─── Supplied entries

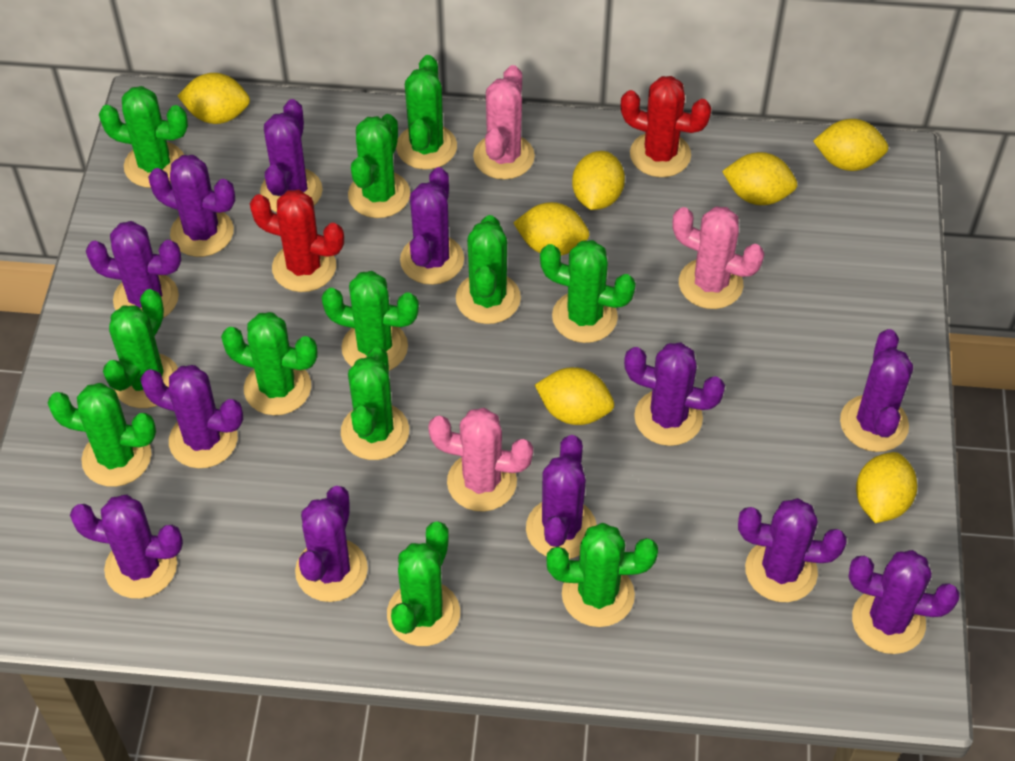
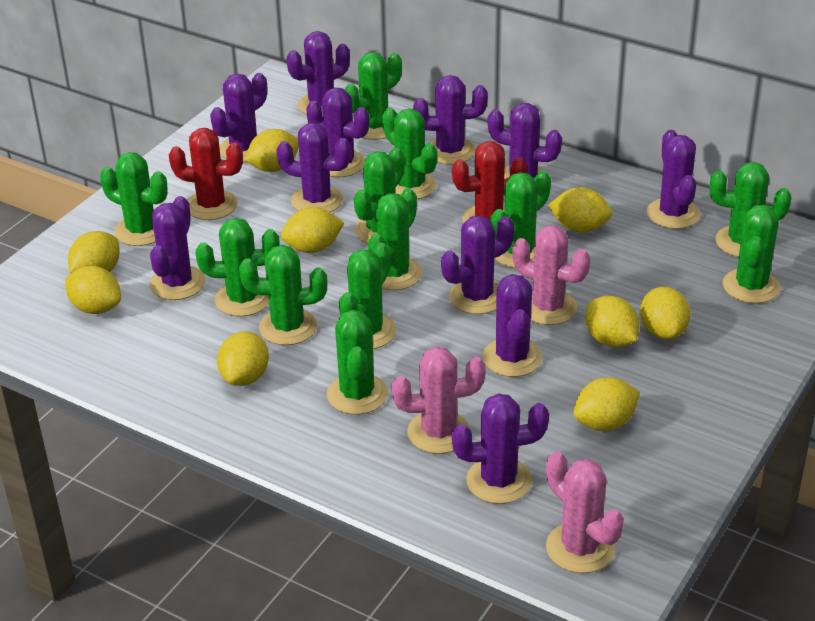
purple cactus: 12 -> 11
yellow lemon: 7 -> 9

──────
─── Supplied entries

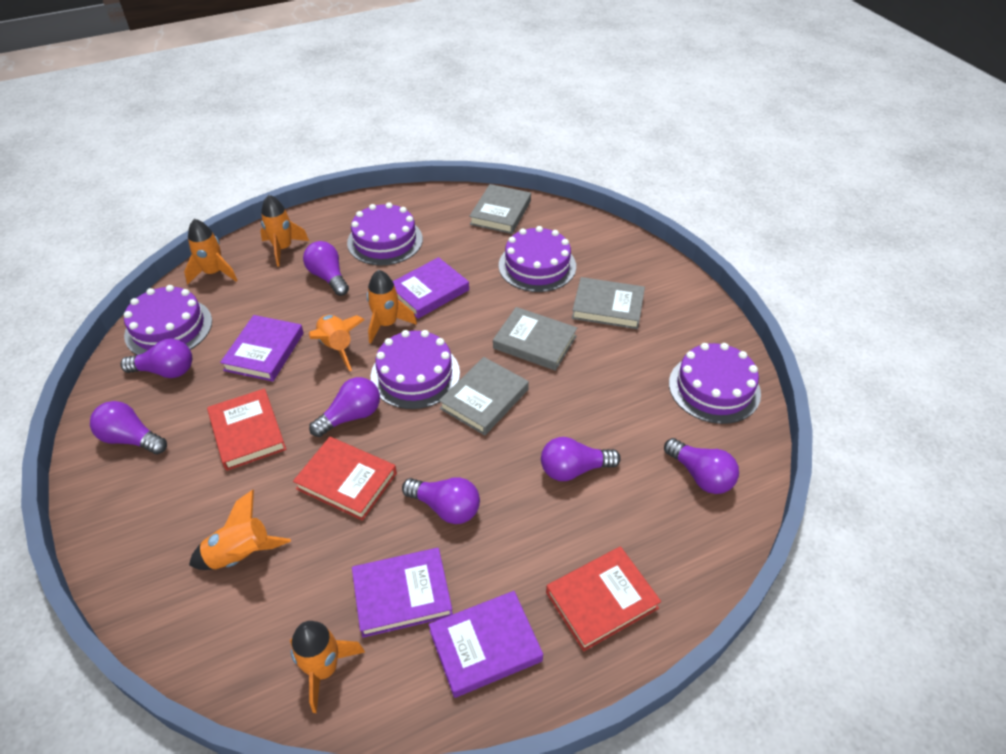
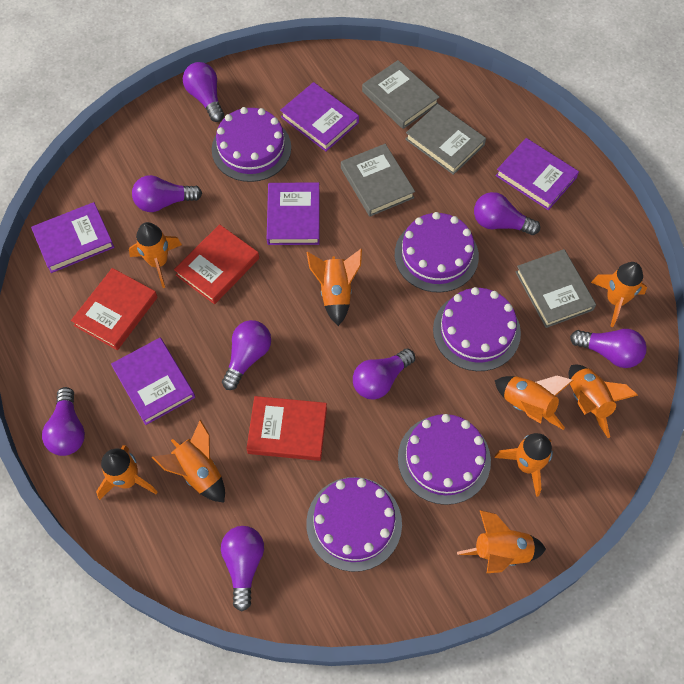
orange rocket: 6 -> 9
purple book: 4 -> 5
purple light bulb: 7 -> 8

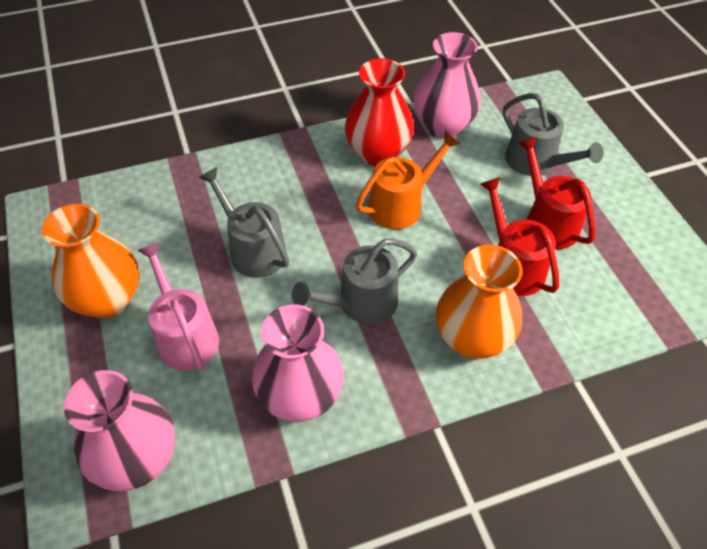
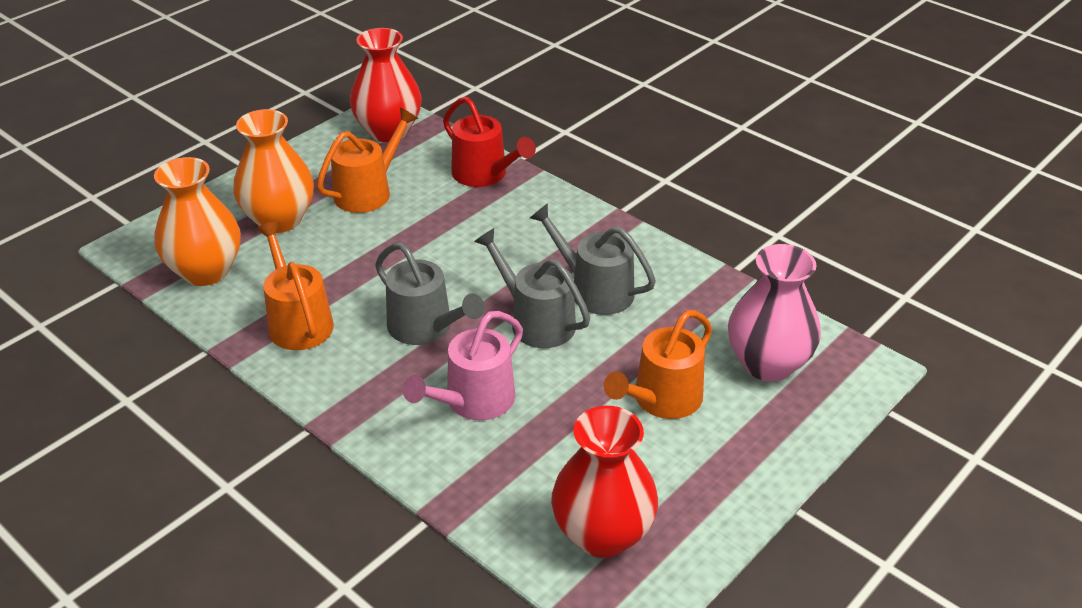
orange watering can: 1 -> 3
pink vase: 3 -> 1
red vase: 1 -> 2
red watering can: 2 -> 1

──────
─── Supplied entries

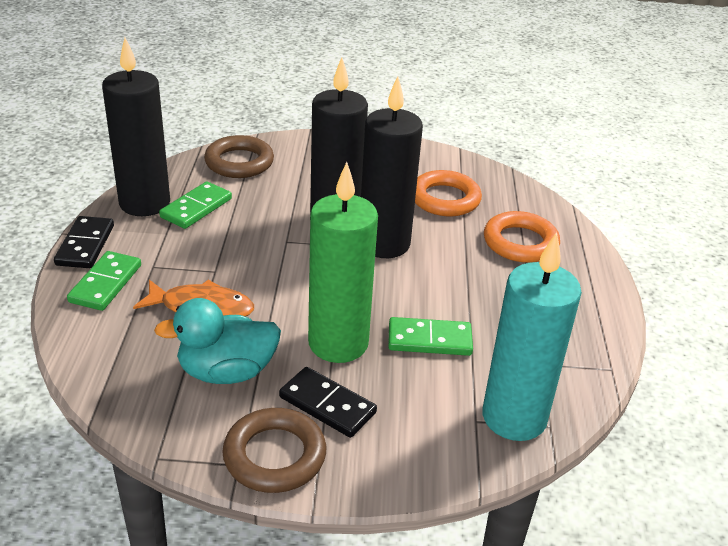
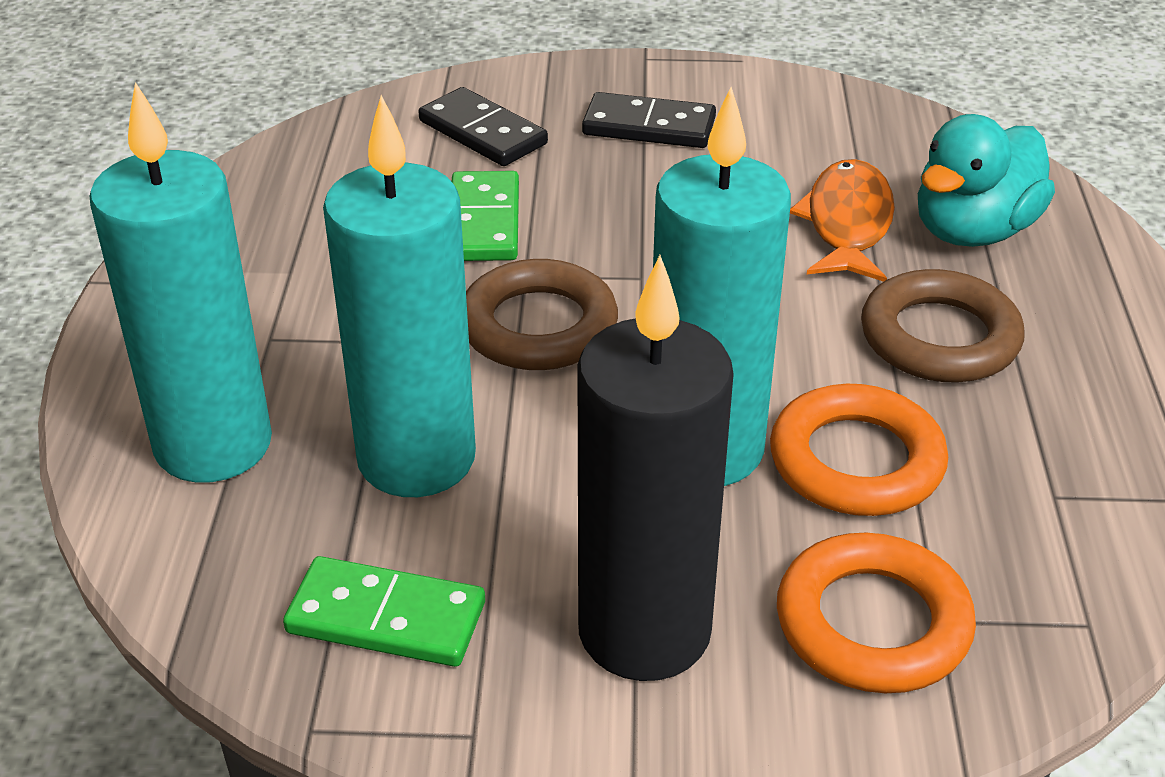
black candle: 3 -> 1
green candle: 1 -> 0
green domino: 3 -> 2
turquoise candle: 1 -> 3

──────

# Problem to work on
From the entries above, restate word for word the lines from the line containing "black candle: 3 -> 1" to the line containing "turquoise candle: 1 -> 3", both ends included, and nothing more.

# Solution
black candle: 3 -> 1
green candle: 1 -> 0
green domino: 3 -> 2
turquoise candle: 1 -> 3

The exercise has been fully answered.